--- ENTRIES PROVIDED Enclosed Below ---

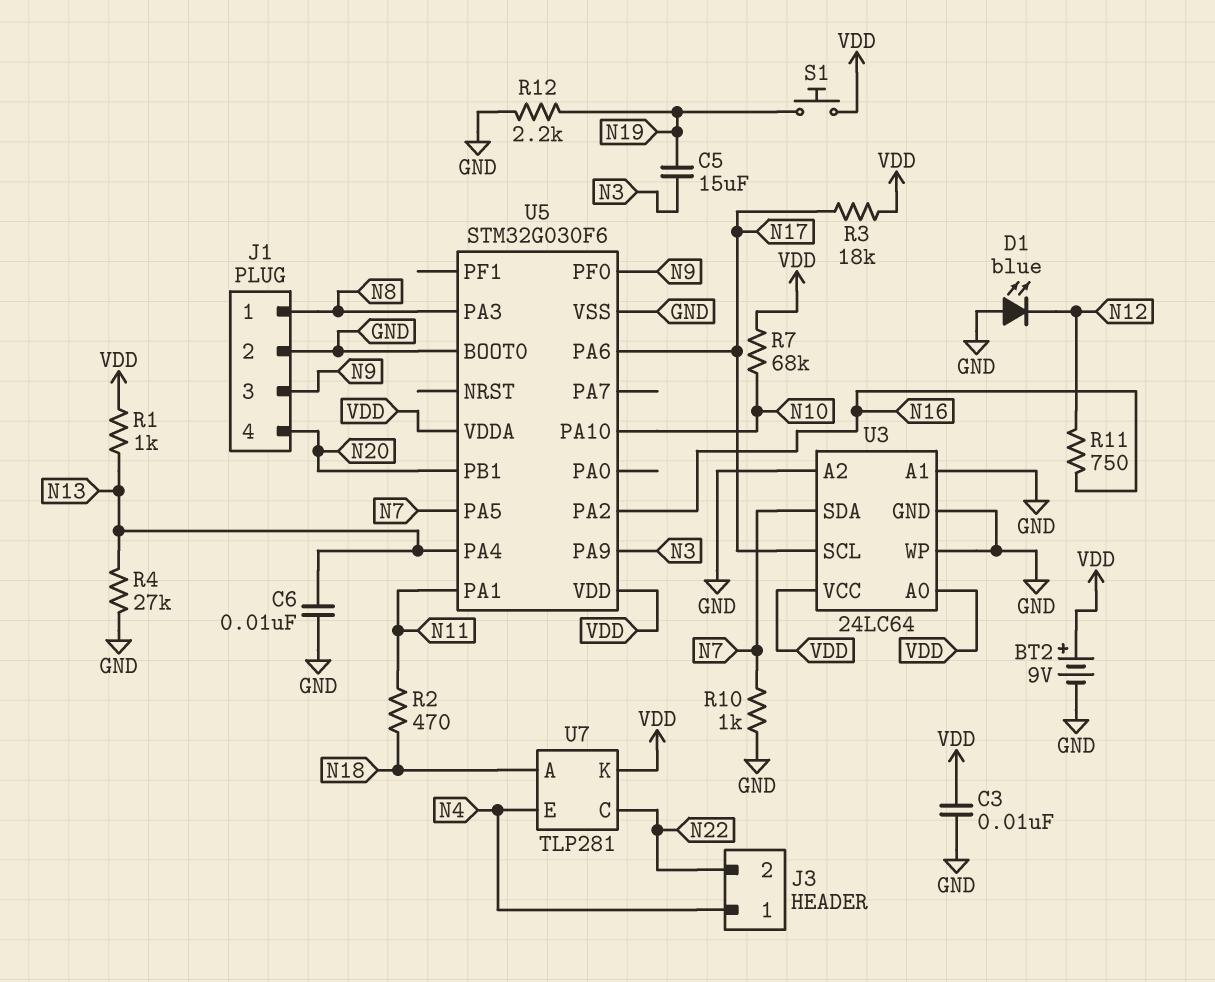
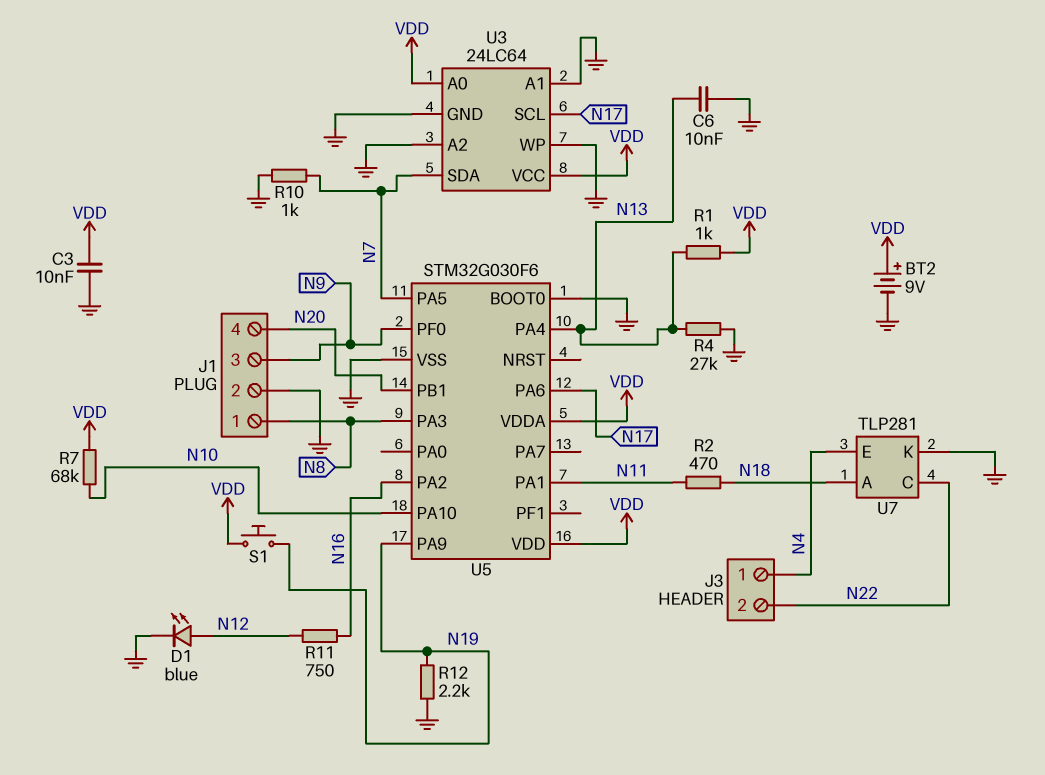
C5: 15uF (N3, N19) -> none
D1: LED blue (A GND, K N12) -> LED blue (A N12, K GND)
R3: 18k (N17, VDD) -> none
U5 pin PA9: N3 -> N19
U7 pin K: VDD -> GND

--- End of Enclosed ENTRIES PROVIDED ---

> _TASK REQUIREMENTS_
Repeat the data above starting at the line with "D1: LED blue" and ending at its last line, exactly, with no other lines.

> _RESPONSE FOR THIS EXERCISE_
D1: LED blue (A GND, K N12) -> LED blue (A N12, K GND)
R3: 18k (N17, VDD) -> none
U5 pin PA9: N3 -> N19
U7 pin K: VDD -> GND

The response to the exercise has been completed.